→ Exercise prompt: Search the entries for the word "lamp" and copy each line that has it.

→ Dataset extract:

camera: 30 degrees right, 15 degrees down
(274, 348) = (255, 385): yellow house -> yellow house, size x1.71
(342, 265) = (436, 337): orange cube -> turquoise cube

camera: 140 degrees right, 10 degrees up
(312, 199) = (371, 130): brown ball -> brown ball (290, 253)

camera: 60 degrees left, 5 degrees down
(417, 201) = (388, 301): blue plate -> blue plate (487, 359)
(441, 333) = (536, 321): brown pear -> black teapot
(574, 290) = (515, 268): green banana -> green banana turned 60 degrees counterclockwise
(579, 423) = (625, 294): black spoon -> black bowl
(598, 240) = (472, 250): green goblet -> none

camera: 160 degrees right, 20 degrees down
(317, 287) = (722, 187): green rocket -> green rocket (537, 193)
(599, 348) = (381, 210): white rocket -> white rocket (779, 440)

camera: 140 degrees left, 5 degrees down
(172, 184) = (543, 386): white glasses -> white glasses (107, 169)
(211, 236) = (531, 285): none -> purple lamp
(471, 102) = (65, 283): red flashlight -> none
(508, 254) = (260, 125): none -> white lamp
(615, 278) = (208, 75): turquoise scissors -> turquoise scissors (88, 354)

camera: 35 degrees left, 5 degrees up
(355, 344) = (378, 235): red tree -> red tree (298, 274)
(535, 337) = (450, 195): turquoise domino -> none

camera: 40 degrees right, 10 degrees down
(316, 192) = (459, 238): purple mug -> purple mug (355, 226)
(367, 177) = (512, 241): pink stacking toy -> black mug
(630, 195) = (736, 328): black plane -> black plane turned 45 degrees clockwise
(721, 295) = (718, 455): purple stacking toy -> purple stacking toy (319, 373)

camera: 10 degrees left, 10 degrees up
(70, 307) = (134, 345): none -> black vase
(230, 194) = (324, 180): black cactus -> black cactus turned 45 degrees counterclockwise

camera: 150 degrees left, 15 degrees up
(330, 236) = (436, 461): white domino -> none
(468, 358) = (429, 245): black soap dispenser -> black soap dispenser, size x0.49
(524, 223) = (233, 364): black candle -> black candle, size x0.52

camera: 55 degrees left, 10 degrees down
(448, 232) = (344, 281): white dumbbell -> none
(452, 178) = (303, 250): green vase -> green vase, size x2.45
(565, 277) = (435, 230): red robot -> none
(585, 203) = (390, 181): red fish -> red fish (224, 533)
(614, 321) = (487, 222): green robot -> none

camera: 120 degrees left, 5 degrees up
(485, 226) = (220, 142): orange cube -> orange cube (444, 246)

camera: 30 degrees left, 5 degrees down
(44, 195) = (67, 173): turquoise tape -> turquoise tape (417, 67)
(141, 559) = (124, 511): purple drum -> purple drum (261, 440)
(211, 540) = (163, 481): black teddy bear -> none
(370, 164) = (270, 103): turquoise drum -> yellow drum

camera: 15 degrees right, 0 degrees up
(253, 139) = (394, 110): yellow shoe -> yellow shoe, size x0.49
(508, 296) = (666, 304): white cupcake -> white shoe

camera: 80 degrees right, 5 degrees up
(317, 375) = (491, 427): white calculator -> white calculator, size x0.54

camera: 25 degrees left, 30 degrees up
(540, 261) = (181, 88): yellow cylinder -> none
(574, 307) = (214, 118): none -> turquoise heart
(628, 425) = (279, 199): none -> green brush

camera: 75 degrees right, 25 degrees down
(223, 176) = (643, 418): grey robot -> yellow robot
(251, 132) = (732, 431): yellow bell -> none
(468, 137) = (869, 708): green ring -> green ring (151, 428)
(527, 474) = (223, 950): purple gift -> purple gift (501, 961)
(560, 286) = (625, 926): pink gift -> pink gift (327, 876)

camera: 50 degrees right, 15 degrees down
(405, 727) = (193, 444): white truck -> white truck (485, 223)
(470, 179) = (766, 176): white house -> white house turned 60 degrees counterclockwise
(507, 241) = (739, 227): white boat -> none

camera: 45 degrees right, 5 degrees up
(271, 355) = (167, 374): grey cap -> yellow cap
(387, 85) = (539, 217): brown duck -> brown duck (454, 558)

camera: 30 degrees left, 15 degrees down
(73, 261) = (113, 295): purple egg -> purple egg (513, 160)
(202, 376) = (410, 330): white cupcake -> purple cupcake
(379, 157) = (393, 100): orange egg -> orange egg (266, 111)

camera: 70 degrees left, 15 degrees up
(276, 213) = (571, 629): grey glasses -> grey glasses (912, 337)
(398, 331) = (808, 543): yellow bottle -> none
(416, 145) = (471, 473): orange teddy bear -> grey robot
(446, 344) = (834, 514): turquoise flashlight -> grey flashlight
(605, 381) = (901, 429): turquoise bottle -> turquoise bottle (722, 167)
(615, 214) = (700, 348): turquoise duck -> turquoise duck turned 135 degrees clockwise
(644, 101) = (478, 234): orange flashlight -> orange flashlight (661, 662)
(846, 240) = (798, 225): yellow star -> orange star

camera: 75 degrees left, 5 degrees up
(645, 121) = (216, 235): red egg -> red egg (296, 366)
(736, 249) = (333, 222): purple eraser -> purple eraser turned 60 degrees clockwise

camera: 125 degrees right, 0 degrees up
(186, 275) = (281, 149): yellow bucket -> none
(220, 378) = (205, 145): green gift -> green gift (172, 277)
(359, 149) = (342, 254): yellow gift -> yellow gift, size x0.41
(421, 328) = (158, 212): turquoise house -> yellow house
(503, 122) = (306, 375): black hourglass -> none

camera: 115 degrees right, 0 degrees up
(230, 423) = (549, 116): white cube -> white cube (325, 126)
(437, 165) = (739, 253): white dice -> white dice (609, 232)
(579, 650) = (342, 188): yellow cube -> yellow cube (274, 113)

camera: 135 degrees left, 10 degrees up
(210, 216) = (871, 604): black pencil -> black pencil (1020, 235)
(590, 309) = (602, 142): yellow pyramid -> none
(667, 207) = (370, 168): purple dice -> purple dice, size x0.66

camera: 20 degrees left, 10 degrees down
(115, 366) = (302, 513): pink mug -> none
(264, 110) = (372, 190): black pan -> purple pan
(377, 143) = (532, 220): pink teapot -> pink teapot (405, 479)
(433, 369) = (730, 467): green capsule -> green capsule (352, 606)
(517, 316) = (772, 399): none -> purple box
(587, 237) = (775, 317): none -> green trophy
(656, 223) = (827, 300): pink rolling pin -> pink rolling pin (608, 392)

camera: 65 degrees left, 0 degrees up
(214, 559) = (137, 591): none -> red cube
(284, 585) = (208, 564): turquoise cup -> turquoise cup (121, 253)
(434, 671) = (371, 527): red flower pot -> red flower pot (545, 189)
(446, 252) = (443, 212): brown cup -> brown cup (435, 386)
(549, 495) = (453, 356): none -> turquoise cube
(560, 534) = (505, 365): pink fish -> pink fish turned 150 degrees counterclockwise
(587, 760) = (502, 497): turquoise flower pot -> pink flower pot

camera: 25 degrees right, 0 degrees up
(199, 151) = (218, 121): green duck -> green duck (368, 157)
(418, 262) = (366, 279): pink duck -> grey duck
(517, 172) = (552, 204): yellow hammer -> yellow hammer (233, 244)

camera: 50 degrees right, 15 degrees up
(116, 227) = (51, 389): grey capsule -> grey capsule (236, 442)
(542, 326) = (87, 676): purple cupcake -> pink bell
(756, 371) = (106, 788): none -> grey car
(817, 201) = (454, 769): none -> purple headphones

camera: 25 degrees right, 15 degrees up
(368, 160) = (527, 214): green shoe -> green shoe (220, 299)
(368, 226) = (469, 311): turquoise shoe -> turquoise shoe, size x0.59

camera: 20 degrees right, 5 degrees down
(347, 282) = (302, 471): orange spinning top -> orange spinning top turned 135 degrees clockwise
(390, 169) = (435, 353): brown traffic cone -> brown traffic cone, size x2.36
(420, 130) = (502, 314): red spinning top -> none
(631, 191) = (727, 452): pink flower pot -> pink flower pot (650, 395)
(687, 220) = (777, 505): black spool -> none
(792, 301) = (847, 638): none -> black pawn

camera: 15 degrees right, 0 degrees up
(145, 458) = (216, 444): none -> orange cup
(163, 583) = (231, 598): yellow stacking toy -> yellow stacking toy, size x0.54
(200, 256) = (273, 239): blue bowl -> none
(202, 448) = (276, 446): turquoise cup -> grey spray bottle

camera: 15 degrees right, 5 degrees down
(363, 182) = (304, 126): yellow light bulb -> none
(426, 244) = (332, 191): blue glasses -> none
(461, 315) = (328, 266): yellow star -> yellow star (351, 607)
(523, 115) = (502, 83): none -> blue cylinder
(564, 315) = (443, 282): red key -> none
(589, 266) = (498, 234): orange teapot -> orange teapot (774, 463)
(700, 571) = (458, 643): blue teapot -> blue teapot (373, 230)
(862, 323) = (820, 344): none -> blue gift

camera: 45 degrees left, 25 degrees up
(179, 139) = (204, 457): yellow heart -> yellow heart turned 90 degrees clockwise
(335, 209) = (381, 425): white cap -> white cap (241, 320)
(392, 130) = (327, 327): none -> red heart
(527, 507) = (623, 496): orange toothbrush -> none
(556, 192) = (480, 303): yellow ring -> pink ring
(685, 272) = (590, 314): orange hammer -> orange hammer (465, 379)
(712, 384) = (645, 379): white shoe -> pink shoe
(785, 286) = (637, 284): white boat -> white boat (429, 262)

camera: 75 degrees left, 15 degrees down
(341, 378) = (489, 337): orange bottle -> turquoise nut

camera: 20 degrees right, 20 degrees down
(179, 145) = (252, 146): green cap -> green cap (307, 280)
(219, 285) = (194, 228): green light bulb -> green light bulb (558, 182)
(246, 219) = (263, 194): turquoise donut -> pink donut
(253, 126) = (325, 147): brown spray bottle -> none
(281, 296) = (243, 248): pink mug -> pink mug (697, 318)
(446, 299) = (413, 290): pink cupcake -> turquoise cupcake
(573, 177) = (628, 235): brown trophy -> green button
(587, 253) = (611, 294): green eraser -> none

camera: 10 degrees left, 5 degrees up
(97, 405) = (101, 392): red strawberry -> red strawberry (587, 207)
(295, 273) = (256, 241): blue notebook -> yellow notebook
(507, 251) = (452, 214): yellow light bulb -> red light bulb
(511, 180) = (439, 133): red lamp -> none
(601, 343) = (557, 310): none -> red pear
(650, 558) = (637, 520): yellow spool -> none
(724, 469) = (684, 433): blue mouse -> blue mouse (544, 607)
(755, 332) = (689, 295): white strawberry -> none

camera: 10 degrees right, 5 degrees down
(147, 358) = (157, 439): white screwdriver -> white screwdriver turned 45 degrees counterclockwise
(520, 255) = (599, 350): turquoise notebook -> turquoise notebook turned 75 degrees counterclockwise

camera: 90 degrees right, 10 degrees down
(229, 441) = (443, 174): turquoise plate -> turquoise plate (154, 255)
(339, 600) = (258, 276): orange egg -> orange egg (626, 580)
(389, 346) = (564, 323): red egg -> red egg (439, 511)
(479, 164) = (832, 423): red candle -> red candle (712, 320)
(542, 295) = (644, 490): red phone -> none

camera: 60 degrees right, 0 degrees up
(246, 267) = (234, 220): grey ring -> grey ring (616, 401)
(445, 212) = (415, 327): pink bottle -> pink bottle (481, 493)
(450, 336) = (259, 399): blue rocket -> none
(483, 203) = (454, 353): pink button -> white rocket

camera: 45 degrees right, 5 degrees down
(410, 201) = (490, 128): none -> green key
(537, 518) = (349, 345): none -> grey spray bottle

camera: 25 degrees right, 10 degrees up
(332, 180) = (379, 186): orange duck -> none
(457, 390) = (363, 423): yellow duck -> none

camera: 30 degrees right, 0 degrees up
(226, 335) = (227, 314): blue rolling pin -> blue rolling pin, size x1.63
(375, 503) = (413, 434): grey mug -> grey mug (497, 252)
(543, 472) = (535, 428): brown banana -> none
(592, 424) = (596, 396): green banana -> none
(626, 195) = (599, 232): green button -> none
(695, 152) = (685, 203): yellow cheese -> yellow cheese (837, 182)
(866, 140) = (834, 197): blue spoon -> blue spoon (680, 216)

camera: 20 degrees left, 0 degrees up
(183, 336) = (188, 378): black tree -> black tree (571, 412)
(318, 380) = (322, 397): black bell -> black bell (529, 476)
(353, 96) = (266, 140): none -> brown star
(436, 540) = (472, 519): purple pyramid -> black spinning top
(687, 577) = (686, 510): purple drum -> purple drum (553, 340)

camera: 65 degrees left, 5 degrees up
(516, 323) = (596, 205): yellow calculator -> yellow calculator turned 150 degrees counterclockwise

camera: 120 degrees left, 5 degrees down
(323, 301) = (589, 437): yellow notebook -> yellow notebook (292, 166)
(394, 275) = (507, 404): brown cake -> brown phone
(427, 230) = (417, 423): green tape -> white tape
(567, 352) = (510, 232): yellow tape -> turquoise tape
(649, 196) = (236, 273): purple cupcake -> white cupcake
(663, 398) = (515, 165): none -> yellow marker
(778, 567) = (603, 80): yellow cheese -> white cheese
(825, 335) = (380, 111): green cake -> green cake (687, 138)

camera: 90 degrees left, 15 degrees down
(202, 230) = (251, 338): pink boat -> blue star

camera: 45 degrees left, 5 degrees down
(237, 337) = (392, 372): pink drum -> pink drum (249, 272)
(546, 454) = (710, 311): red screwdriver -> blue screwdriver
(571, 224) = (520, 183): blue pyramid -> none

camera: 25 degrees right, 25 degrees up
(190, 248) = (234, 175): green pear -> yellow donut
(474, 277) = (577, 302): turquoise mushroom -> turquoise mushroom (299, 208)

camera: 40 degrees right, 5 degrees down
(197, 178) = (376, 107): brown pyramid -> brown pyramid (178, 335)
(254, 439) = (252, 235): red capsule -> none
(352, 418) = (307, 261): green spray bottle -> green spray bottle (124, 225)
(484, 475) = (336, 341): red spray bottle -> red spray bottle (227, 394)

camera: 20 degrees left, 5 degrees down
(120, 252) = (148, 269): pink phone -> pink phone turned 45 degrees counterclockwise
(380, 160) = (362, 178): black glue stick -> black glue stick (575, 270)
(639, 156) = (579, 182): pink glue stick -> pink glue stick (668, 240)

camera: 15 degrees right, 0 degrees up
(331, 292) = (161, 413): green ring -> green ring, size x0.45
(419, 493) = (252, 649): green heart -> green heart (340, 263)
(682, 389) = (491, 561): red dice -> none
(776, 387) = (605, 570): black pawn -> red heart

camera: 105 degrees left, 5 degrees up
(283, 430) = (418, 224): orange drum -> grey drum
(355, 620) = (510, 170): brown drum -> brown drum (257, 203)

→ Solution to this problem:
(211, 236) = (531, 285): none -> purple lamp
(508, 254) = (260, 125): none -> white lamp
(511, 180) = (439, 133): red lamp -> none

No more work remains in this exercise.